WHAT IS BEING ASKED
Keep the text of the data exactly as it is and omit each picture from the copy.

'''

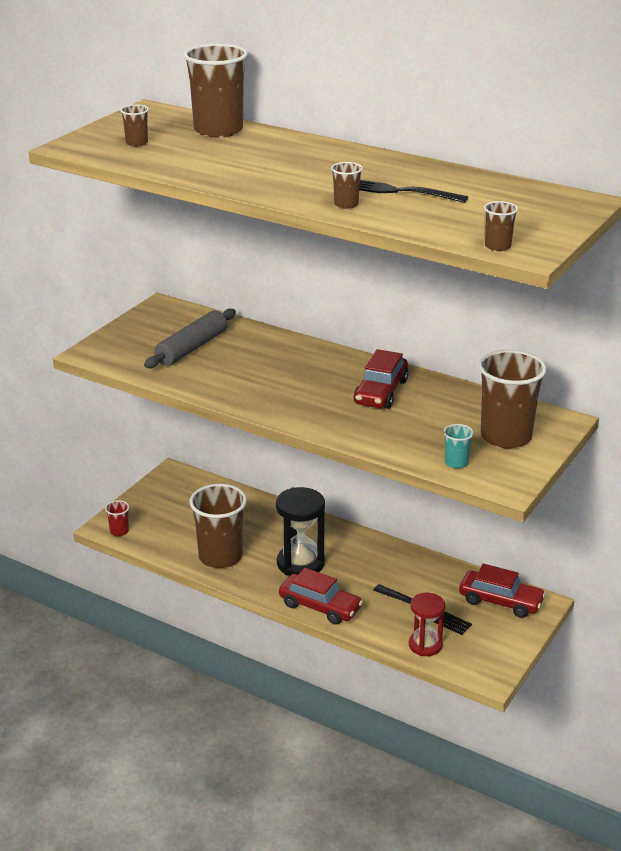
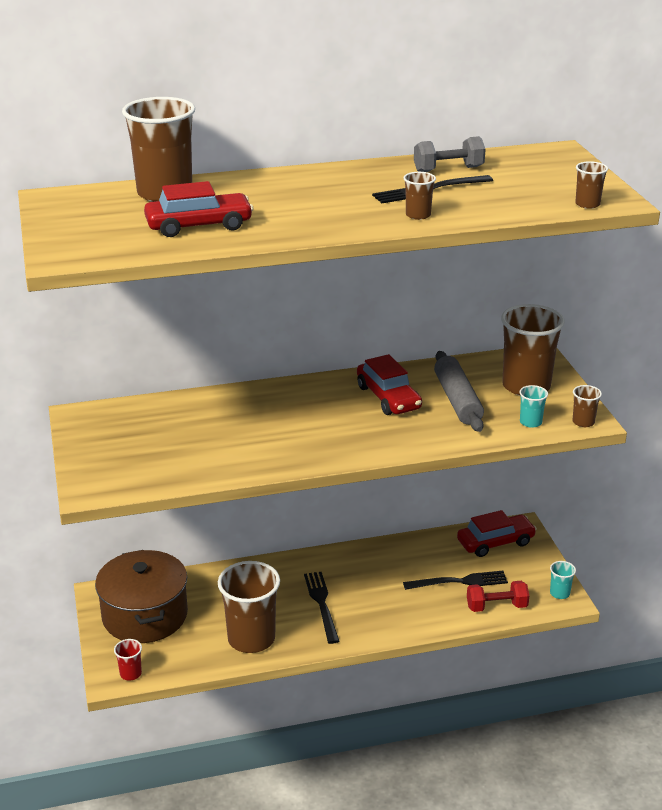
camera: 45 degrees left, 0 degrees up
(137, 143) = (119, 231): brown cup -> brown cup (583, 422)
(178, 502) = (144, 615): none -> brown pot
(192, 348) = (175, 438): grey rolling pin -> grey rolling pin (457, 400)
(300, 563) = (321, 603): black hourglass -> black fork
(320, 607) = (386, 627): red car -> red car (199, 226)
(425, 645) = (496, 606): red hourglass -> red dumbbell
(454, 183) = (448, 169): none -> grey dumbbell
(493, 668) = (559, 593): none -> turquoise cup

'''

EXERCISE OUTPUT
camera: 45 degrees left, 0 degrees up
(137, 143) = (119, 231): brown cup -> brown cup (583, 422)
(178, 502) = (144, 615): none -> brown pot
(192, 348) = (175, 438): grey rolling pin -> grey rolling pin (457, 400)
(300, 563) = (321, 603): black hourglass -> black fork
(320, 607) = (386, 627): red car -> red car (199, 226)
(425, 645) = (496, 606): red hourglass -> red dumbbell
(454, 183) = (448, 169): none -> grey dumbbell
(493, 668) = (559, 593): none -> turquoise cup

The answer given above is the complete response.